→ **What to produce**: For every line in the records that has the word "goblet", make a copy.

Coordinate-based object records
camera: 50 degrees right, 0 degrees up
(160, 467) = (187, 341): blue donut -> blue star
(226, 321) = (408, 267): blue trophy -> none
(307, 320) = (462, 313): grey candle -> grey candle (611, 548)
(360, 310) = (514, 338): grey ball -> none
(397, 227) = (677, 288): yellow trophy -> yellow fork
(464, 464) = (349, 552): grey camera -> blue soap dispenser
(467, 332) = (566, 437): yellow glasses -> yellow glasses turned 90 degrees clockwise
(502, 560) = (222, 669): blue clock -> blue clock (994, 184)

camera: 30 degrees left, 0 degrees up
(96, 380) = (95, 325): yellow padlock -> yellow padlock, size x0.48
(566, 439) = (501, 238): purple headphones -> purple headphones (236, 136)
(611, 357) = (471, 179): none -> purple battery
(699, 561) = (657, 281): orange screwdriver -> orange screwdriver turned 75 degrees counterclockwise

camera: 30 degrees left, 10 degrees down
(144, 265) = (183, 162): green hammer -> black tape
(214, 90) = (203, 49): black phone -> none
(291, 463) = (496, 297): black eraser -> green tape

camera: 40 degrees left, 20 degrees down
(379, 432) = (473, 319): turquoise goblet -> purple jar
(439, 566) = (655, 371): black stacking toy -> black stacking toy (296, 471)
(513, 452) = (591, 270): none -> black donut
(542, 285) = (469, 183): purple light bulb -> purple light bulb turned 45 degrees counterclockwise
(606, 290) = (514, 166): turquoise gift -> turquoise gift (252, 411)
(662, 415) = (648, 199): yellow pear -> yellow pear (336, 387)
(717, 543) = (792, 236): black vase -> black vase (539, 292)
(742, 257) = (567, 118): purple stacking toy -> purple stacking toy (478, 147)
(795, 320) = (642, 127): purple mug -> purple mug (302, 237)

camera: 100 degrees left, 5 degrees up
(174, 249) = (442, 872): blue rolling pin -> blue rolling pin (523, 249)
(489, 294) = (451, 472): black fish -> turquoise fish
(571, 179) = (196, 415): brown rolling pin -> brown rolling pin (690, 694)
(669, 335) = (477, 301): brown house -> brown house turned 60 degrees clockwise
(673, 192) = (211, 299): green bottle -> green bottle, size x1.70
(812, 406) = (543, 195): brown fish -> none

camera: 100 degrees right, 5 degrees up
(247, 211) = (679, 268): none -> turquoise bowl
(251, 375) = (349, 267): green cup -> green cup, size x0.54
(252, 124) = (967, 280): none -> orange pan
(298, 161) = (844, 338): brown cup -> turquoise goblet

→ **The answer**:
(379, 432) = (473, 319): turquoise goblet -> purple jar
(298, 161) = (844, 338): brown cup -> turquoise goblet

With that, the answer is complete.